__Available records__.
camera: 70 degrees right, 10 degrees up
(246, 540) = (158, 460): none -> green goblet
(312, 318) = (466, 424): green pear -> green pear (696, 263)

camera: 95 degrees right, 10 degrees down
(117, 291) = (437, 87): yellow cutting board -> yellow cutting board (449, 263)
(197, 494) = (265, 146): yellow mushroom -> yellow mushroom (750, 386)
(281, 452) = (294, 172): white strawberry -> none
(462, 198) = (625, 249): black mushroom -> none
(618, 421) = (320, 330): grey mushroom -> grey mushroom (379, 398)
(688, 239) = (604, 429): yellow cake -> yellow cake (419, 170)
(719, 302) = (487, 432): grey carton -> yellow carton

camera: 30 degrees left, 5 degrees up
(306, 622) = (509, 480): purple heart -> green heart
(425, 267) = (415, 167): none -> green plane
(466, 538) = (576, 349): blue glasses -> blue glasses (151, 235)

* * *

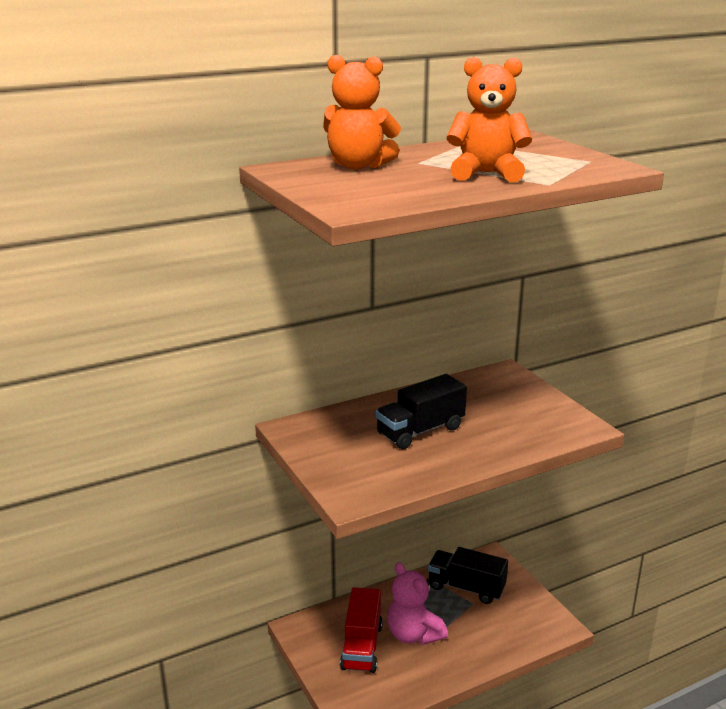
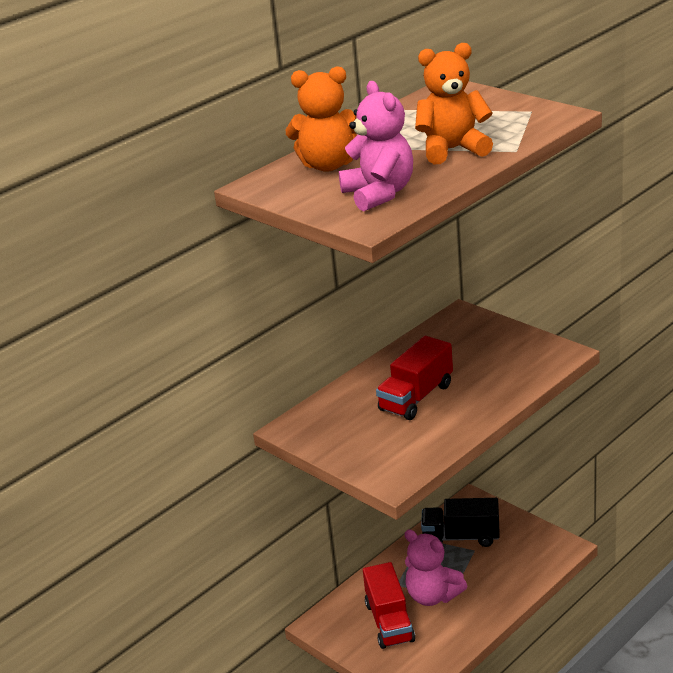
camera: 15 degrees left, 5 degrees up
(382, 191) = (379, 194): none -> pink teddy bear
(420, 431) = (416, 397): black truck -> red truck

__Exercise__. The answer must be all the lines above that hold the word "yellow".

__Written response__.
(117, 291) = (437, 87): yellow cutting board -> yellow cutting board (449, 263)
(197, 494) = (265, 146): yellow mushroom -> yellow mushroom (750, 386)
(688, 239) = (604, 429): yellow cake -> yellow cake (419, 170)
(719, 302) = (487, 432): grey carton -> yellow carton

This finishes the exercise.